* _The request_
Please copy the data below word for word, from its first line through the line containing "pyautogui.click(x=638, y=467)", and leave out the pictures.

-------- The records

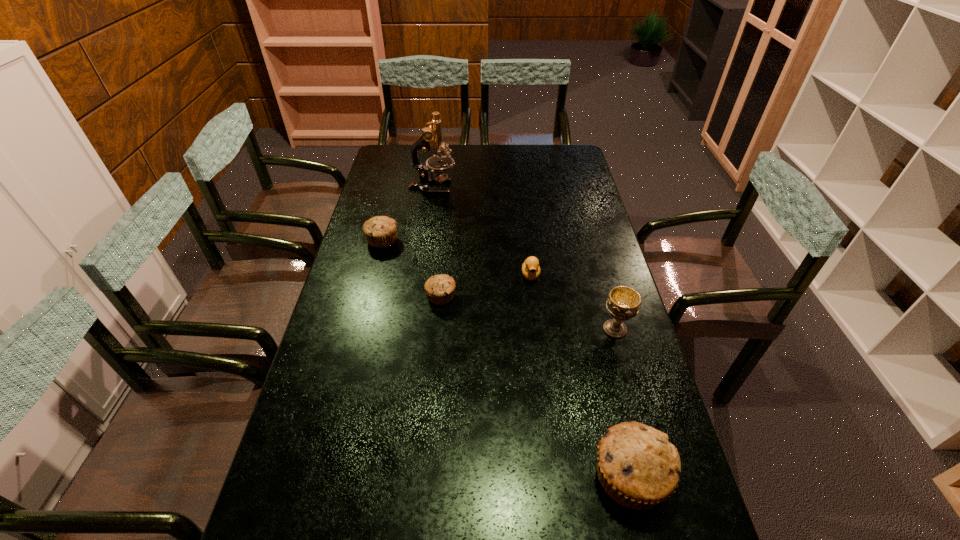
The height and width of the screenshot is (540, 960). Find the location of `the farthest muffin`. the farthest muffin is located at coordinates pos(380,231).

Locate an element on the screen. Image resolution: width=960 pixels, height=540 pixels. the second tallest muffin is located at coordinates (380, 231).

Locate an element on the screen. The height and width of the screenshot is (540, 960). the second muffin from left to right is located at coordinates (440, 288).

You are a GUI agent. You are given a task and a screenshot of the screen. Output one action in this format:
    pyautogui.click(x=<x>, y=<y>)
    Task: Click on the shortest muffin
    The height and width of the screenshot is (540, 960).
    Given the screenshot: What is the action you would take?
    pyautogui.click(x=440, y=288)

You are a GUI agent. You are given a task and a screenshot of the screen. Output one action in this format:
    pyautogui.click(x=<x>, y=<y>)
    Task: Click on the tallest muffin
    
    Given the screenshot: What is the action you would take?
    pyautogui.click(x=638, y=467)

At what (x,y) coordinates should I click in order to perform the action: click on the nearest muffin. Please return your answer as a coordinate pair (x, y). Image resolution: width=960 pixels, height=540 pixels. Looking at the image, I should click on (638, 467).

At what (x,y) coordinates should I click in order to perform the action: click on the fifth farthest object. Please return your answer as a coordinate pair (x, y). Looking at the image, I should click on (623, 303).

The width and height of the screenshot is (960, 540). What are the coordinates of `the farthest object` in the screenshot? It's located at click(431, 138).

This screenshot has width=960, height=540. I want to click on microscope, so click(x=431, y=138).

Where is `duckling`? duckling is located at coordinates (531, 270).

----------------

* _Written answer_
The height and width of the screenshot is (540, 960). Find the location of `the farthest muffin`. the farthest muffin is located at coordinates pos(380,231).

Locate an element on the screen. Image resolution: width=960 pixels, height=540 pixels. the second tallest muffin is located at coordinates (380, 231).

Locate an element on the screen. The height and width of the screenshot is (540, 960). the second muffin from left to right is located at coordinates (440, 288).

You are a GUI agent. You are given a task and a screenshot of the screen. Output one action in this format:
    pyautogui.click(x=<x>, y=<y>)
    Task: Click on the shortest muffin
    The height and width of the screenshot is (540, 960).
    Given the screenshot: What is the action you would take?
    pyautogui.click(x=440, y=288)

You are a GUI agent. You are given a task and a screenshot of the screen. Output one action in this format:
    pyautogui.click(x=<x>, y=<y>)
    Task: Click on the tallest muffin
    
    Given the screenshot: What is the action you would take?
    pyautogui.click(x=638, y=467)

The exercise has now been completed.